→ Instructions for the task
Nothing in the data should change when you return it, but leave the pictures out.

Records excerpted from a collection:
:::

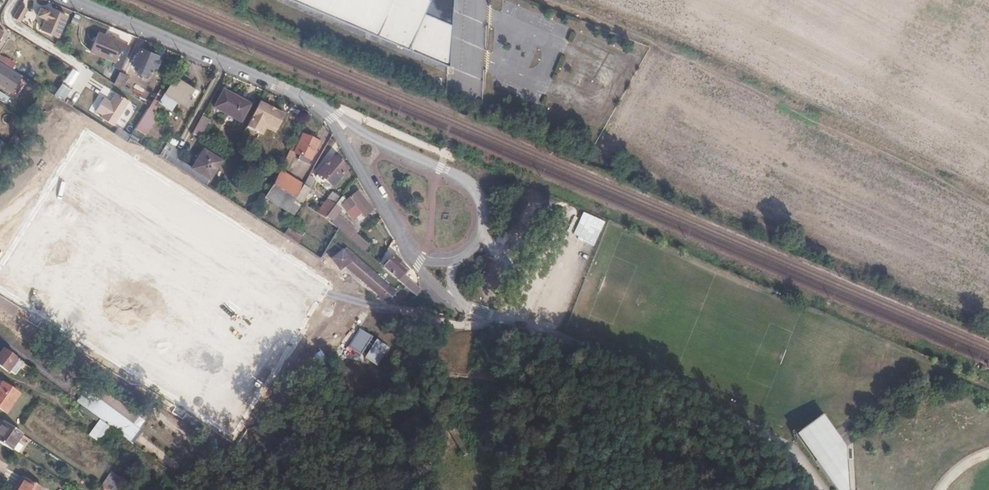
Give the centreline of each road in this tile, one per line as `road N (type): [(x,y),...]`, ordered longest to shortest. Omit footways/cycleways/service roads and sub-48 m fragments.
road 1 (residential): [(69,0),(324,107)]
road 2 (residential): [(452,263),(475,248),(484,224),(478,195),(324,107)]
road 3 (residential): [(324,107),(418,260)]

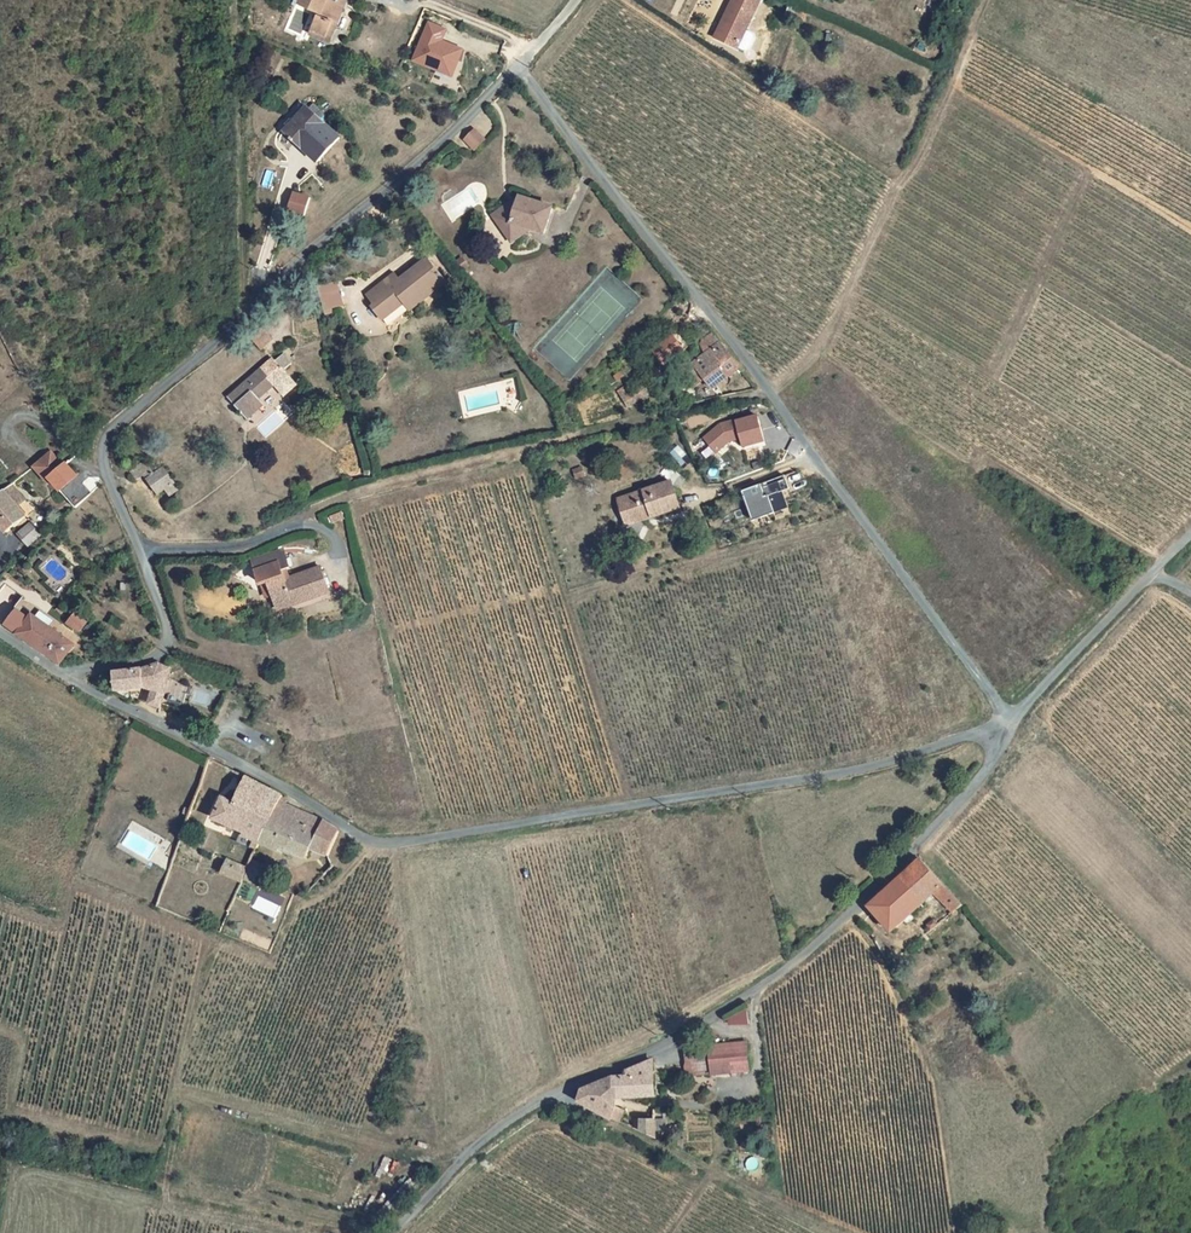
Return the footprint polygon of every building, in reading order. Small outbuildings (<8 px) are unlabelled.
[(286,1),(306,10),(295,32),(310,38),(317,21),(321,23),(331,0),(287,0),(286,1)] [(736,49),(740,48),(746,37),(745,32),(738,29),(750,1),(748,0),(722,0),(713,18),(716,20),(708,36),(736,49)] [(454,78),(466,48),(444,40),(449,28),(428,20),(411,61),(454,78)] [(294,106),(273,131),(308,160),(329,134),(294,106)] [(468,129),(456,139),(467,149),(477,140),(468,129)] [(308,215),(312,196),(293,192),(289,211),(308,215)] [(509,238),(512,242),(524,233),(536,238),(544,213),(512,203),(511,210),(505,209),(489,222),(505,242),(509,238)] [(402,300),(409,307),(422,297),(404,277),(392,287),(385,278),(358,299),(366,308),(363,311),(373,323),(392,308),(402,300)] [(326,312),(344,305),(334,280),(316,288),(326,312)] [(392,308),(399,315),(409,307),(402,300),(392,308)] [(673,332),(652,353),(667,367),(687,346),(673,332)] [(702,390),(729,368),(710,343),(682,364),(702,390)] [(233,413),(245,402),(262,385),(269,392),(282,379),(272,369),(278,362),(269,353),(262,359),(260,359),(219,398),(233,413)] [(253,410),(245,402),(233,413),(240,422),(253,410)] [(761,413),(737,419),(745,449),(768,443),(761,413)] [(705,430),(711,451),(742,442),(735,421),(705,430)] [(55,471),(45,460),(26,474),(38,489),(40,487),(67,518),(84,502),(58,471),(55,471)] [(155,493),(165,484),(156,472),(147,478),(138,465),(122,476),(128,485),(136,479),(149,497),(155,493)] [(744,490),(754,520),(792,507),(782,477),(744,490)] [(161,501),(170,493),(165,484),(155,493),(161,501)] [(634,516),(636,523),(670,512),(662,486),(639,494),(631,489),(627,498),(609,503),(616,522),(634,516)] [(0,495),(0,511),(3,514),(10,507),(0,495)] [(0,511),(0,538),(15,527),(3,514),(0,511)] [(616,522),(618,529),(636,523),(634,516),(616,522)] [(10,564),(32,545),(18,531),(0,547),(0,553),(10,564)] [(281,549),(250,559),(259,588),(264,586),(273,609),(291,602),(293,606),(325,596),(317,570),(281,583),(277,571),(287,568),(281,549)] [(27,614),(15,634),(61,659),(72,640),(27,614)] [(112,672),(112,692),(125,699),(126,689),(128,685),(148,686),(163,687),(170,665),(158,661),(152,666),(145,669),(131,671),(116,672),(112,672)] [(144,701),(157,706),(163,687),(148,686),(144,701)] [(269,807),(272,800),(236,782),(227,808),(219,805),(212,825),(229,831),(226,838),(246,845),(243,853),(251,856),(253,851),(269,807)] [(322,861),(331,836),(314,826),(269,807),(253,851),(274,859),(276,853),(298,861),(302,854),(322,861)] [(181,825),(185,816),(179,814),(175,824),(181,825)] [(949,913),(961,905),(920,859),(869,906),(891,932),(924,904),(927,909),(938,900),(949,913)] [(246,869),(243,878),(239,889),(251,893),(258,873),(246,869)] [(216,881),(239,889),(243,878),(220,870),(216,881)] [(254,908),(277,917),(284,897),(261,888),(254,908)] [(939,912),(929,919),(934,925),(944,917),(939,912)] [(727,1010),(727,1025),(749,1025),(749,1010),(727,1010)] [(748,1046),(710,1050),(713,1078),(751,1074),(748,1046)] [(688,1080),(713,1078),(710,1050),(686,1052),(688,1080)] [(654,1096),(655,1057),(589,1088),(584,1093),(581,1095),(581,1099),(583,1102),(585,1103),(613,1117),(620,1101),(654,1096)] [(620,1101),(613,1117),(642,1133),(642,1122),(620,1101)] [(642,1122),(642,1133),(657,1140),(658,1120),(642,1122)]
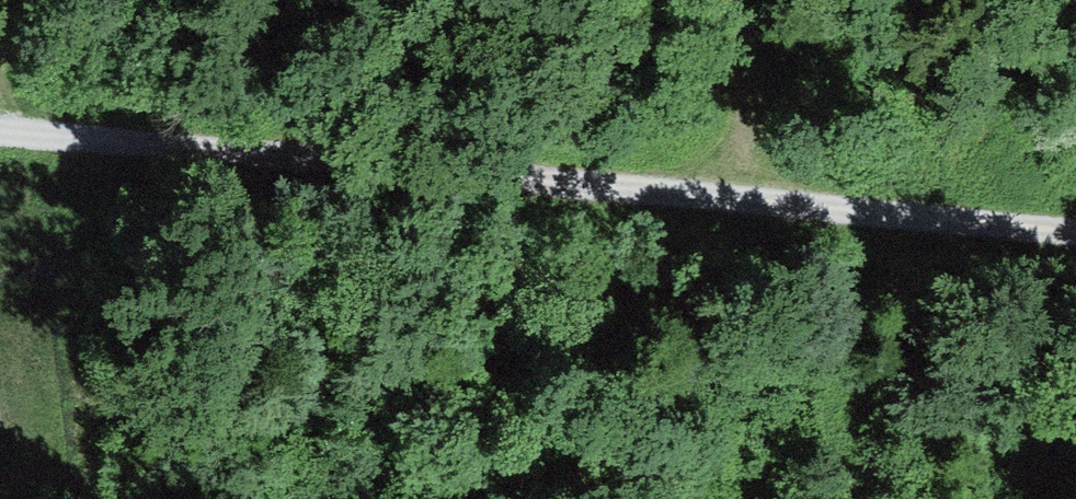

:::

→ Expected output
Give the centreline of each road in this tile, one per line as `road N (type): [(x,y),...]`, ordered longest to shortest. Omit footways/cycleways/service roads and sub-48 m fragments.
road 1 (residential): [(69,0),(324,107)]
road 2 (residential): [(452,263),(475,248),(484,224),(478,195),(324,107)]
road 3 (residential): [(324,107),(418,260)]

Return the footprint polygon of every building, in reading order. Small outbuildings (<8 px) are unlabelled.
[(286,1),(306,10),(295,32),(310,38),(317,21),(321,23),(331,0),(287,0),(286,1)] [(736,49),(740,48),(746,37),(745,32),(738,29),(750,1),(748,0),(722,0),(713,18),(716,20),(708,36),(736,49)] [(454,78),(466,48),(444,40),(449,28),(428,20),(411,61),(454,78)] [(294,106),(273,131),(308,160),(329,134),(294,106)] [(468,129),(456,139),(467,149),(477,140),(468,129)] [(308,215),(312,196),(293,192),(289,211),(308,215)] [(509,238),(512,242),(524,233),(536,238),(544,213),(512,203),(511,210),(505,209),(489,222),(505,242),(509,238)] [(402,300),(409,307),(422,297),(404,277),(392,287),(385,278),(358,299),(366,308),(363,311),(373,323),(392,308),(402,300)] [(326,312),(344,305),(334,280),(316,288),(326,312)] [(392,308),(399,315),(409,307),(402,300),(392,308)] [(673,332),(652,353),(667,367),(687,346),(673,332)] [(702,390),(729,368),(710,343),(682,364),(702,390)] [(233,413),(245,402),(262,385),(269,392),(282,379),(272,369),(278,362),(269,353),(262,359),(260,359),(219,398),(233,413)] [(253,410),(245,402),(233,413),(240,422),(253,410)] [(761,413),(737,419),(745,449),(768,443),(761,413)] [(705,430),(711,451),(742,442),(735,421),(705,430)] [(55,471),(45,460),(26,474),(38,489),(40,487),(67,518),(84,502),(58,471),(55,471)] [(155,493),(165,484),(156,472),(147,478),(138,465),(122,476),(128,485),(136,479),(149,497),(155,493)] [(744,490),(754,520),(792,507),(782,477),(744,490)] [(161,501),(170,493),(165,484),(155,493),(161,501)] [(634,516),(636,523),(670,512),(662,486),(639,494),(631,489),(627,498),(609,503),(616,522),(634,516)] [(0,495),(0,511),(3,514),(10,507),(0,495)] [(0,511),(0,538),(15,527),(3,514),(0,511)] [(616,522),(618,529),(636,523),(634,516),(616,522)] [(10,564),(32,545),(18,531),(0,547),(0,553),(10,564)] [(281,549),(250,559),(259,588),(264,586),(273,609),(291,602),(293,606),(325,596),(317,570),(281,583),(277,571),(287,568),(281,549)] [(27,614),(15,634),(61,659),(72,640),(27,614)] [(112,672),(112,692),(125,699),(126,689),(128,685),(148,686),(163,687),(170,665),(158,661),(152,666),(145,669),(131,671),(116,672),(112,672)] [(144,701),(157,706),(163,687),(148,686),(144,701)] [(269,807),(272,800),(236,782),(227,808),(219,805),(212,825),(229,831),(226,838),(246,845),(243,853),(251,856),(253,851),(269,807)] [(322,861),(331,836),(314,826),(269,807),(253,851),(274,859),(276,853),(298,861),(302,854),(322,861)] [(181,825),(185,816),(179,814),(175,824),(181,825)] [(949,913),(961,905),(920,859),(869,906),(891,932),(924,904),(927,909),(938,900),(949,913)] [(246,869),(243,878),(239,889),(251,893),(258,873),(246,869)] [(216,881),(239,889),(243,878),(220,870),(216,881)] [(254,908),(277,917),(284,897),(261,888),(254,908)] [(939,912),(929,919),(934,925),(944,917),(939,912)] [(727,1010),(727,1025),(749,1025),(749,1010),(727,1010)] [(748,1046),(710,1050),(713,1078),(751,1074),(748,1046)] [(688,1080),(713,1078),(710,1050),(686,1052),(688,1080)] [(654,1096),(655,1057),(589,1088),(584,1093),(581,1095),(581,1099),(583,1102),(585,1103),(613,1117),(620,1101),(654,1096)] [(620,1101),(613,1117),(642,1133),(642,1122),(620,1101)] [(642,1122),(642,1133),(657,1140),(658,1120),(642,1122)]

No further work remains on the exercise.